[Scene edit records]
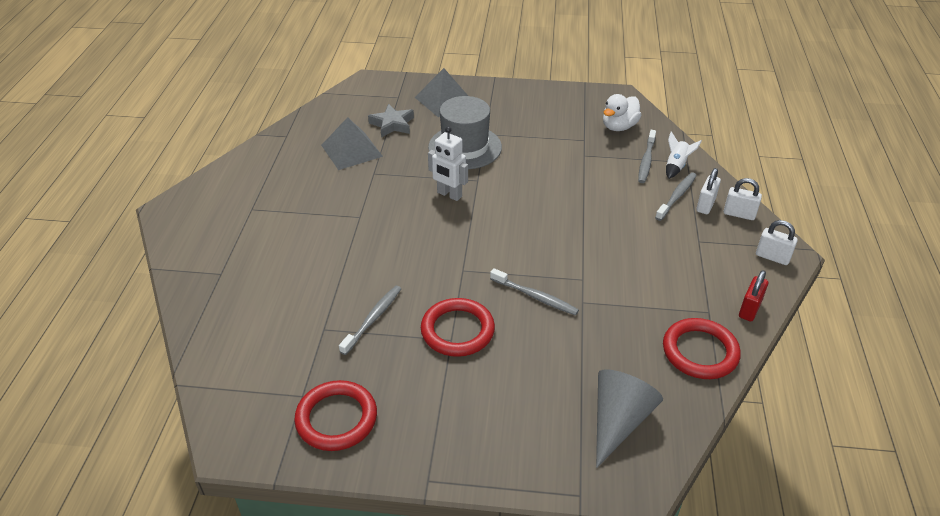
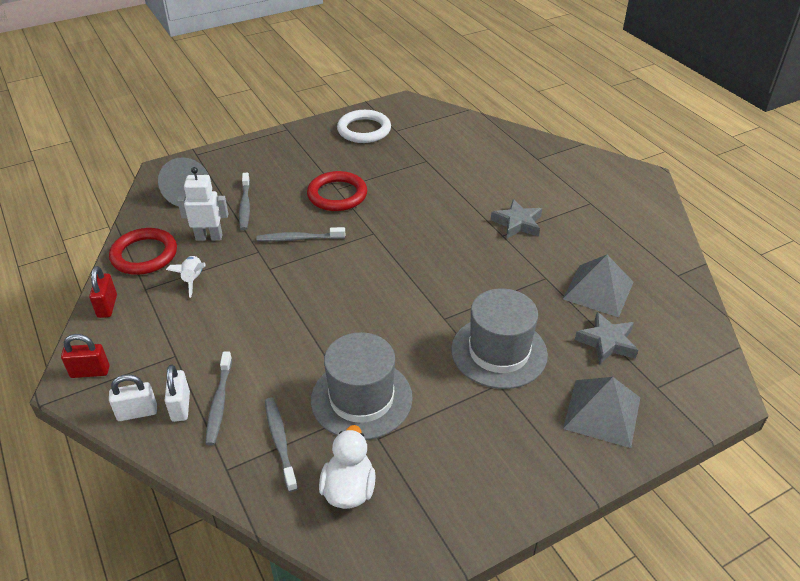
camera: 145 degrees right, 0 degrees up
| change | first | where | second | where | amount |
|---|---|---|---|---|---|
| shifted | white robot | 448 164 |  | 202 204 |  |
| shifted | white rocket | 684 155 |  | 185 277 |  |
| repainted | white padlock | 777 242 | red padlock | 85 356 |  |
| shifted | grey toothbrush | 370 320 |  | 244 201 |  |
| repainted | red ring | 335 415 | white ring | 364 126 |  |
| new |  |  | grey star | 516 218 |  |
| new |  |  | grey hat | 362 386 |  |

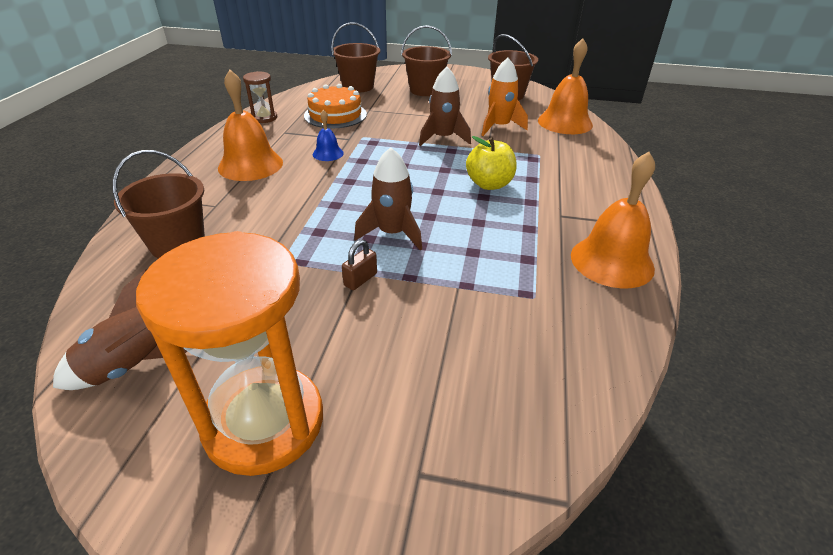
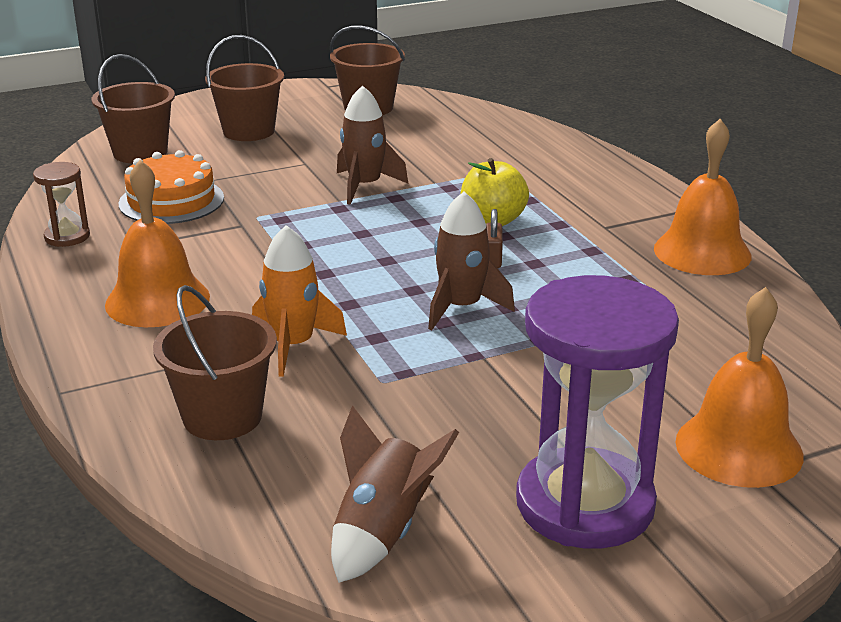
camera: 35 degrees left, 10 degrees down
| change | first | where | second | where | amount |
|---|---|---|---|---|---|
| shifted | orange bell | 565 86 |  | 739 387 |  |
| shifted | orange rocket | 504 97 |  | 299 301 |  |
| gone | blue bell | 328 135 |  |  |  |
| repainted | orange hourglass | 229 353 | purple hourglass | 597 412 |  |
| shifted | brown padlock | 359 265 |  | 494 238 |  |

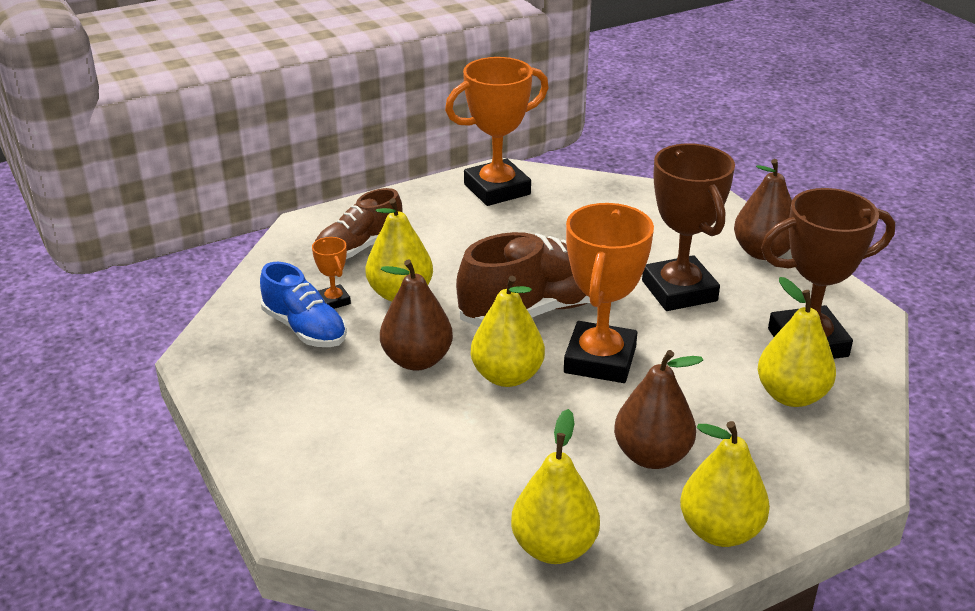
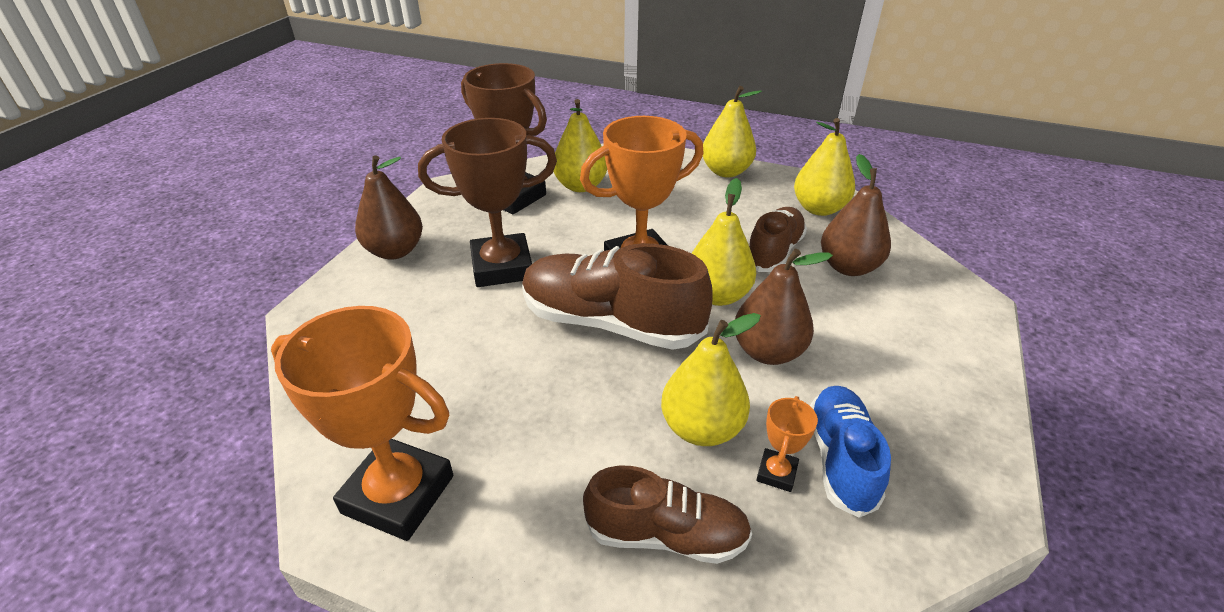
camera: 130 degrees left, 5 degrees up
| change | first | where | second | where | amount |
|---|---|---|---|---|---|
| rotated | brown trophy | 688 227 |  | 487 202 | 45 degrees clockwise |
| shifted | brown pear | 658 409 |  | 856 215 |  |
| new |  |  | brown shoe | 778 239 |  |

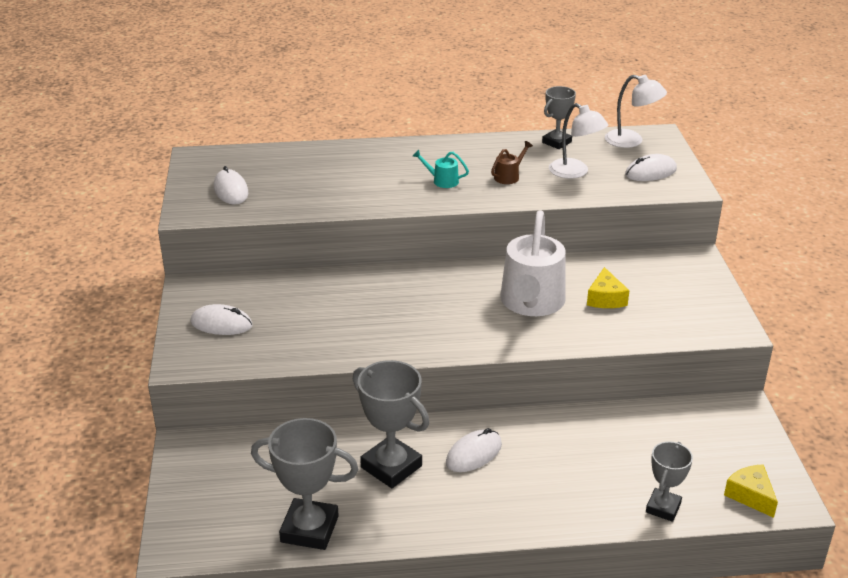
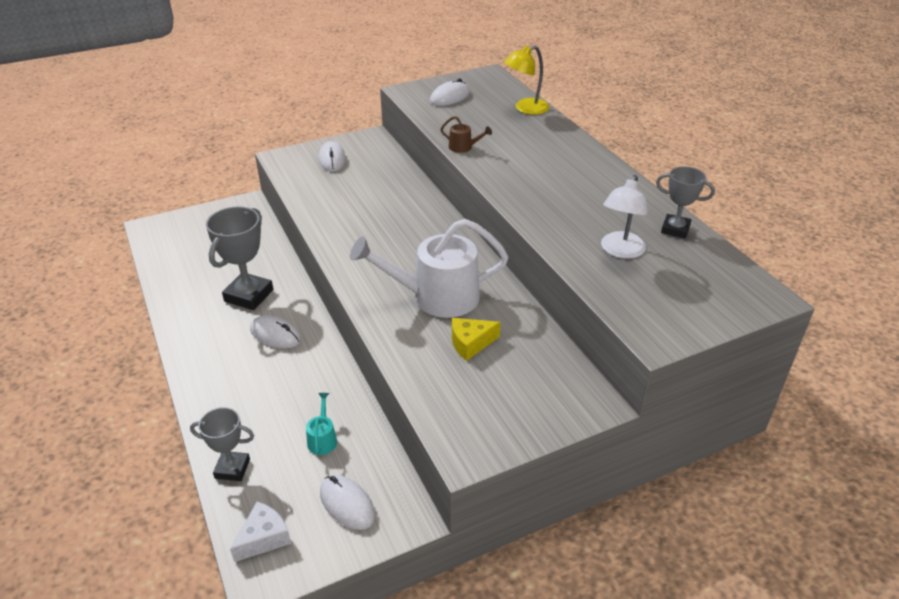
camera: 70 degrees right, 5 degrees up
| change | first | where | second | where | amount |
|---|---|---|---|---|---|
| gone | white lamp | 636 111 |  |  |  |
| shifted | brown watering can | 512 162 |  | 466 134 |  |
| shifted | turquoise watering can | 441 169 |  | 321 424 |  |
| shifted | white mouse | 651 167 |  | 347 502 |  |
| gone | grey trophy | 304 484 |  |  |  |
| repainted | yellow cheese | 751 491 | white cheese | 260 532 |  |
| new |  |  | yellow lamp | 527 80 |  |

**Directions for this task:** Return every entry unchanged and skip the pictures.

**Task answer:**
camera: 145 degrees right, 0 degrees up
| change | first | where | second | where | amount |
|---|---|---|---|---|---|
| shifted | white robot | 448 164 |  | 202 204 |  |
| shifted | white rocket | 684 155 |  | 185 277 |  |
| repainted | white padlock | 777 242 | red padlock | 85 356 |  |
| shifted | grey toothbrush | 370 320 |  | 244 201 |  |
| repainted | red ring | 335 415 | white ring | 364 126 |  |
| new |  |  | grey star | 516 218 |  |
| new |  |  | grey hat | 362 386 |  |

camera: 35 degrees left, 10 degrees down
| change | first | where | second | where | amount |
|---|---|---|---|---|---|
| shifted | orange bell | 565 86 |  | 739 387 |  |
| shifted | orange rocket | 504 97 |  | 299 301 |  |
| gone | blue bell | 328 135 |  |  |  |
| repainted | orange hourglass | 229 353 | purple hourglass | 597 412 |  |
| shifted | brown padlock | 359 265 |  | 494 238 |  |

camera: 130 degrees left, 5 degrees up
| change | first | where | second | where | amount |
|---|---|---|---|---|---|
| rotated | brown trophy | 688 227 |  | 487 202 | 45 degrees clockwise |
| shifted | brown pear | 658 409 |  | 856 215 |  |
| new |  |  | brown shoe | 778 239 |  |

camera: 70 degrees right, 5 degrees up
| change | first | where | second | where | amount |
|---|---|---|---|---|---|
| gone | white lamp | 636 111 |  |  |  |
| shifted | brown watering can | 512 162 |  | 466 134 |  |
| shifted | turquoise watering can | 441 169 |  | 321 424 |  |
| shifted | white mouse | 651 167 |  | 347 502 |  |
| gone | grey trophy | 304 484 |  |  |  |
| repainted | yellow cheese | 751 491 | white cheese | 260 532 |  |
| new |  |  | yellow lamp | 527 80 |  |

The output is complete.